-- START OF Provided material --
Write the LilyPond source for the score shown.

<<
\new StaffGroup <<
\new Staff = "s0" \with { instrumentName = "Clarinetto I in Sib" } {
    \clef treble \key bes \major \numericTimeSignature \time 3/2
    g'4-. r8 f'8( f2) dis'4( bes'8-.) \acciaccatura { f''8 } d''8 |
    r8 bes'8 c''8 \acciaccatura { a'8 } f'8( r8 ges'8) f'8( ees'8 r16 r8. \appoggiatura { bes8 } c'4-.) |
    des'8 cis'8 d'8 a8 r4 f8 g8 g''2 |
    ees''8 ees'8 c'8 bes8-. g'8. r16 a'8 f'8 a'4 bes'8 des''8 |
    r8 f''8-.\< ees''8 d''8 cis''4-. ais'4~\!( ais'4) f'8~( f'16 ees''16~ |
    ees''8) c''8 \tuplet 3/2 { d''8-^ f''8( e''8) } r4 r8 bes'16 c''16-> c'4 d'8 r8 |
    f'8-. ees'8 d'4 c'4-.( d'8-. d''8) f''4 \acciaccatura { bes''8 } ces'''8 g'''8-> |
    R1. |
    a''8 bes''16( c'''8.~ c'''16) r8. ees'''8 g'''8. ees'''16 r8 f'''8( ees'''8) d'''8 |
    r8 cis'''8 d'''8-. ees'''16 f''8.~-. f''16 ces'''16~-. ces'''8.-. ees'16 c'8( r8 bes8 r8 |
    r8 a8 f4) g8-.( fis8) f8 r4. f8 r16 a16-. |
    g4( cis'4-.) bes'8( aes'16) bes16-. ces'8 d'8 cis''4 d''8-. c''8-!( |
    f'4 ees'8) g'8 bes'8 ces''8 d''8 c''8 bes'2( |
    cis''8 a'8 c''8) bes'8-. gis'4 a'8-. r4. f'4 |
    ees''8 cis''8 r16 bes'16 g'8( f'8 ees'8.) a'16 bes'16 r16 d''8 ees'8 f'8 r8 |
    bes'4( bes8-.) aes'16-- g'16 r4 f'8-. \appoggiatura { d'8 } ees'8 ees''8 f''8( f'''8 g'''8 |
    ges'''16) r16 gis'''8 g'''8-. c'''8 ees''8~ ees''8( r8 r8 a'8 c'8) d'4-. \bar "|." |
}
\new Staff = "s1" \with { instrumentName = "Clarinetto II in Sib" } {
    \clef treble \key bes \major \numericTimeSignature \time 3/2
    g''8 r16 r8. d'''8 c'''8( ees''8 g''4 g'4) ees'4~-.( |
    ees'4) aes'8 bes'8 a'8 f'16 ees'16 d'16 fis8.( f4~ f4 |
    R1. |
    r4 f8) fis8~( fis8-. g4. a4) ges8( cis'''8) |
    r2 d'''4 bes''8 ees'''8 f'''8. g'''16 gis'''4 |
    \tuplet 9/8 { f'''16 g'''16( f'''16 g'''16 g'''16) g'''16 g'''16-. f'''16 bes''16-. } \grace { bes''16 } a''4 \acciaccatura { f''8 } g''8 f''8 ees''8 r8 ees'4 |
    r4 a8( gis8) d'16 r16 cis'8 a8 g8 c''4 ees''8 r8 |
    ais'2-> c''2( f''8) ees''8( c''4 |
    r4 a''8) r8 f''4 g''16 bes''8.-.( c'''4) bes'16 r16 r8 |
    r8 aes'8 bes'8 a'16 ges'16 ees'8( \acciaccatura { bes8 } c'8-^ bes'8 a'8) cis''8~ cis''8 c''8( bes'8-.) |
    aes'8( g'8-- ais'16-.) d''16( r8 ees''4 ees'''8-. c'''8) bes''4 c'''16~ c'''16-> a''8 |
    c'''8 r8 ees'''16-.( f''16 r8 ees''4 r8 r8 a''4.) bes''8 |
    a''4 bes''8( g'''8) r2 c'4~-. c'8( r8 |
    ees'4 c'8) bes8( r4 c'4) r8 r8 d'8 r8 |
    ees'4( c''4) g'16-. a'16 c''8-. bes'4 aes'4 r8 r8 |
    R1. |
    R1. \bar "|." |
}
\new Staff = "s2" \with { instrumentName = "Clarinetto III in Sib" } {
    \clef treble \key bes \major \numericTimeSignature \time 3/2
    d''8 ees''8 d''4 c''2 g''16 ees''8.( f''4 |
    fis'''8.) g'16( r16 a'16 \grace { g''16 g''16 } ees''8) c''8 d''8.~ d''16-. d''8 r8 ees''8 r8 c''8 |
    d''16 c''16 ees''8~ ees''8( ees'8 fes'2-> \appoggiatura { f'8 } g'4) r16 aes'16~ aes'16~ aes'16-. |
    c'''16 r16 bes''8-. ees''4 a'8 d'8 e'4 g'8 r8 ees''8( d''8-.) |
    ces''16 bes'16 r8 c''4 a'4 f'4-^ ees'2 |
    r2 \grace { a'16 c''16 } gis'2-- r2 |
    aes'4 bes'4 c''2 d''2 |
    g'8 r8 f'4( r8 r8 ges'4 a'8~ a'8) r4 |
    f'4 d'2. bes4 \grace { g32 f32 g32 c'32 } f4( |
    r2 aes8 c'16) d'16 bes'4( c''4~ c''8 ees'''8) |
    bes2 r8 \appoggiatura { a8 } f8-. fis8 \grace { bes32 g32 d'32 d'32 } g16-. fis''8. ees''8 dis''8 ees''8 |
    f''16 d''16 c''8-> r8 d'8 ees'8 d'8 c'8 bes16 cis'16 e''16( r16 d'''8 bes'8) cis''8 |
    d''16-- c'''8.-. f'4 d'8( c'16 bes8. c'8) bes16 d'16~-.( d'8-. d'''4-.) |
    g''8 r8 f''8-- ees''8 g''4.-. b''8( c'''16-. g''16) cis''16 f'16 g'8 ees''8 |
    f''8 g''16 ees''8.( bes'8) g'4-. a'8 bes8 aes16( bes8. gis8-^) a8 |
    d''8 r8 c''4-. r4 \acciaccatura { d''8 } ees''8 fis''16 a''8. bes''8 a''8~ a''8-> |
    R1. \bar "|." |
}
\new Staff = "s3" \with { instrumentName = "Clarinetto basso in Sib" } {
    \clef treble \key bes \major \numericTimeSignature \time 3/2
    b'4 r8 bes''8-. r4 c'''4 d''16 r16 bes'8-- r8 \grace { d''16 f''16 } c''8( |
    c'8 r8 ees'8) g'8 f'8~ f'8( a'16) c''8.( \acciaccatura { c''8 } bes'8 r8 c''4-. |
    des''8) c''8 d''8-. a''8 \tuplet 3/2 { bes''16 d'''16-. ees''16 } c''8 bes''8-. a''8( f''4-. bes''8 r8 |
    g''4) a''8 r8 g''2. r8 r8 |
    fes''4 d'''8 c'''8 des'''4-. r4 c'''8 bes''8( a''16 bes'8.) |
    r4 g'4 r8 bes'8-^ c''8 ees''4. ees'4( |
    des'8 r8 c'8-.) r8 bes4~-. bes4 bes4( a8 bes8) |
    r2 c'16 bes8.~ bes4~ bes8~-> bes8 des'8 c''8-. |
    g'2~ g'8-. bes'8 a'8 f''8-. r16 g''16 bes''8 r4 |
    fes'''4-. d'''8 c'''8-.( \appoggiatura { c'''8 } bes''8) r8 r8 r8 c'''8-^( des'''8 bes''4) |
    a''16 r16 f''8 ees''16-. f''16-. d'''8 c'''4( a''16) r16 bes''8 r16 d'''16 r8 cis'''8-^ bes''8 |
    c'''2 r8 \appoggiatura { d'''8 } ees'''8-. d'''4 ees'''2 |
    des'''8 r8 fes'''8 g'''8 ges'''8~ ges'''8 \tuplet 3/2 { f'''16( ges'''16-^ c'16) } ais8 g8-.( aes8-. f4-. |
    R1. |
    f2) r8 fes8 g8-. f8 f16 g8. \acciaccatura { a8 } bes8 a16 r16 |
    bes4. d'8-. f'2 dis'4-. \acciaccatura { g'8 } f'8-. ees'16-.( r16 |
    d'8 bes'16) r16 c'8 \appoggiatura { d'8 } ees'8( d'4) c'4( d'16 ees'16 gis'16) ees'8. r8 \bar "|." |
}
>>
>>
-- END OF Provided material --
### What needs to be done
Copy out every line of the listing that contains the string "with".

### Written response
\new Staff = "s0" \with { instrumentName = "Clarinetto I in Sib" } {
\new Staff = "s1" \with { instrumentName = "Clarinetto II in Sib" } {
\new Staff = "s2" \with { instrumentName = "Clarinetto III in Sib" } {
\new Staff = "s3" \with { instrumentName = "Clarinetto basso in Sib" } {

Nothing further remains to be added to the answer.